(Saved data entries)
┌──
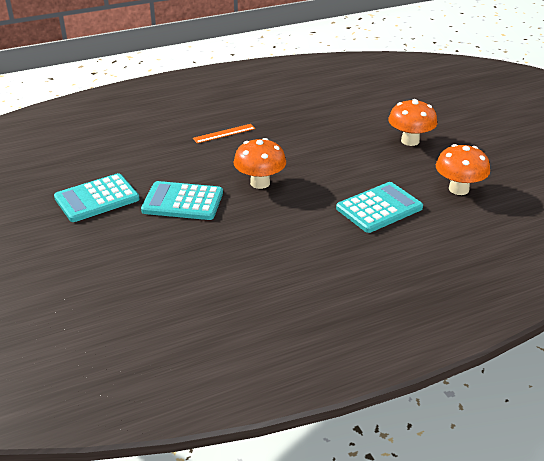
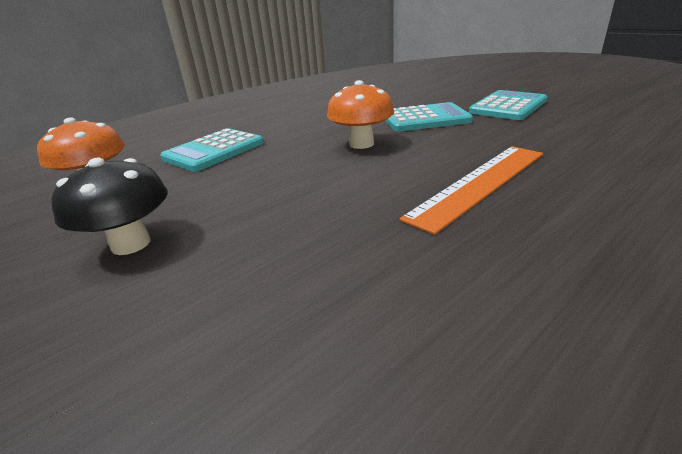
camera: 165 degrees right, 5 degrees down
orange ruler [193,124,255,143] -> orange ruler [400,146,543,235], size x1.85
orange mushroom [388,99,437,146] -> black mushroom [51,158,168,255]

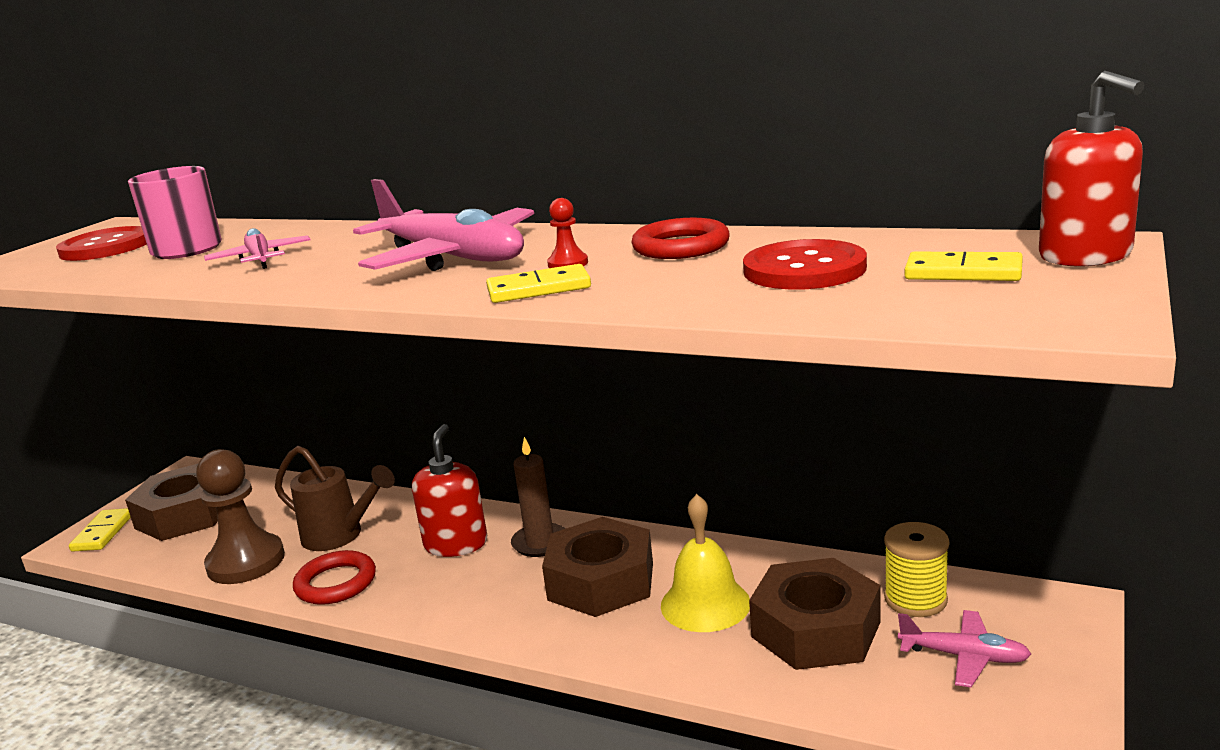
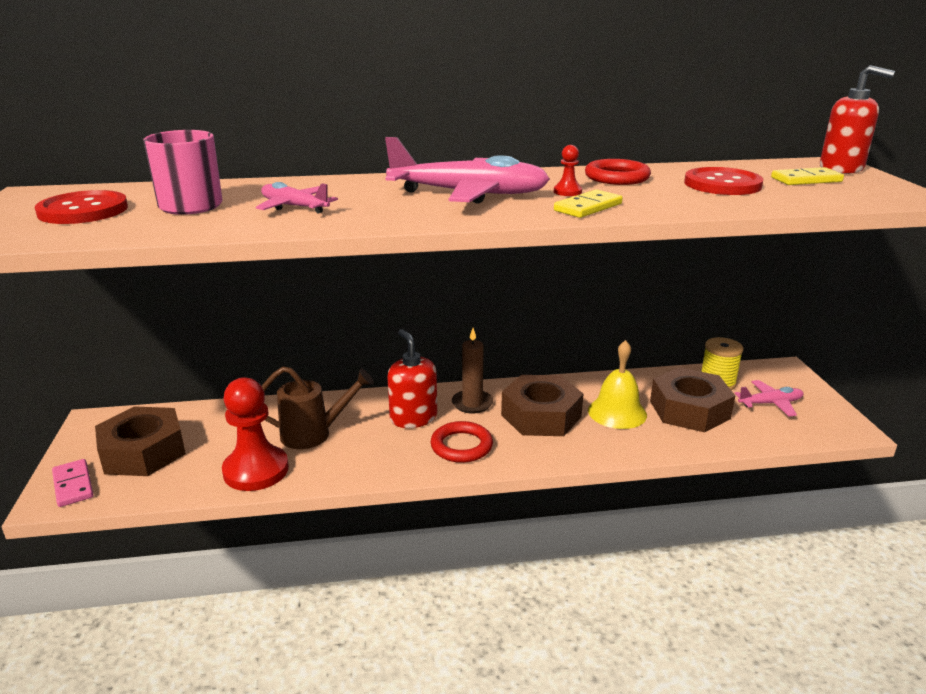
camera: 35 degrees left, 5 degrees up
yellow domino [69,508,131,552] -> pink domino [52,459,93,507]
brown pawn [196,449,285,584] -> red pawn [222,377,289,491]
red ring [293,550,376,605] -> red ring moved to [431,421,493,463]

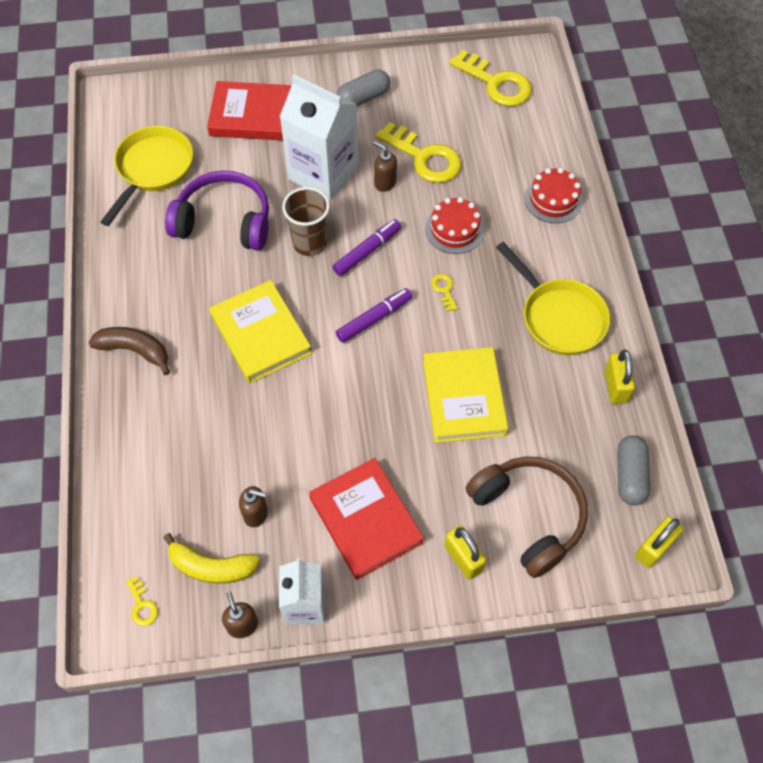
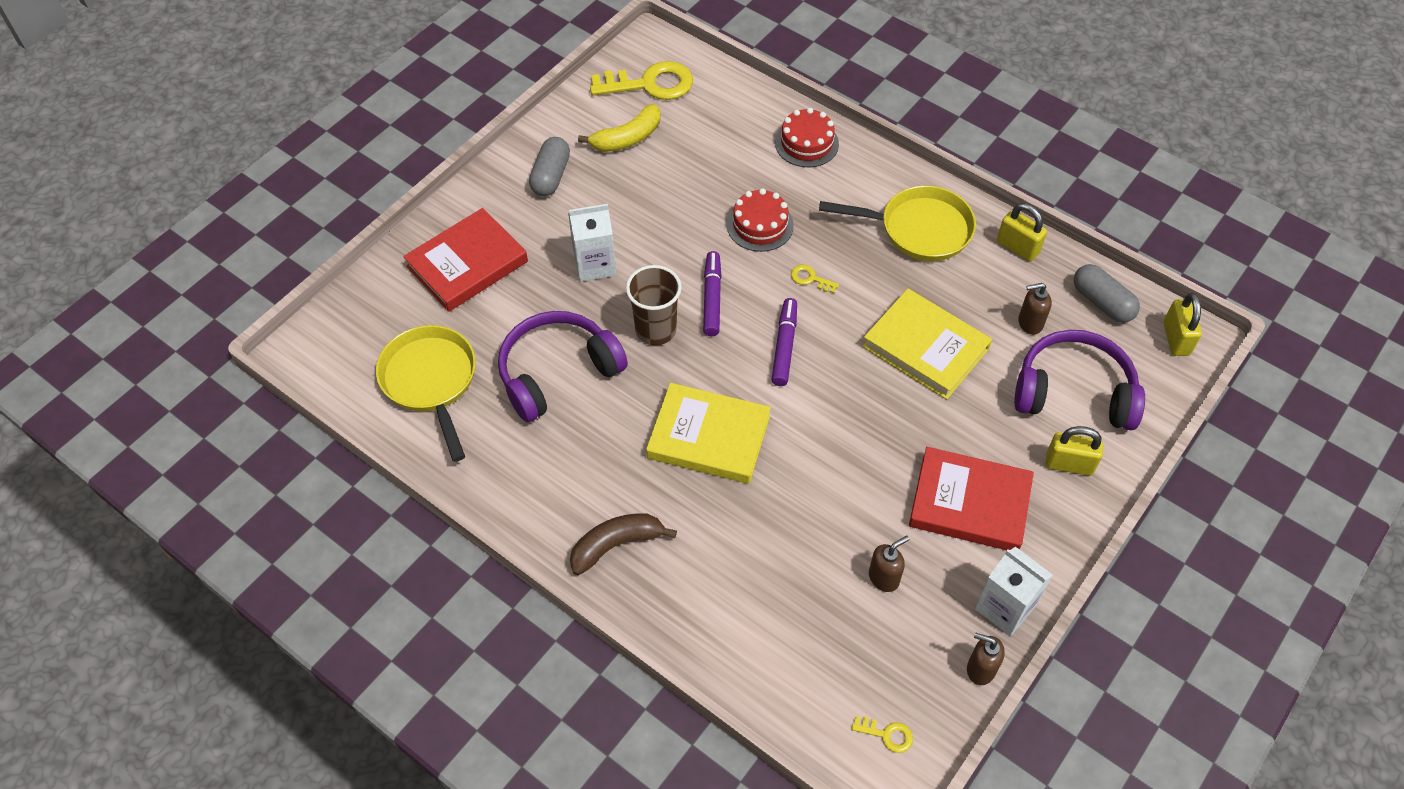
camera: 45 degrees left, 5 degrees down
yellow banana [163,533,260,584] -> yellow banana moved to [578,104,660,152]
white carton [280,74,358,201] -> white carton [568,204,616,282], size x0.61
brown soap dispenser [373,141,397,192] -> brown soap dispenser moved to [1018,283,1052,335]
yellow key [376,122,461,183] -> none
brown headphones [466,456,588,578] -> purple headphones [1014,330,1145,430]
└──
> **What is being asked**: Reply with an exact copy of the lines running from the one containing "yellow key [376,122,461,183] -> none" through the end of the entries above, both ends included.

> **Completed exercise**:
yellow key [376,122,461,183] -> none
brown headphones [466,456,588,578] -> purple headphones [1014,330,1145,430]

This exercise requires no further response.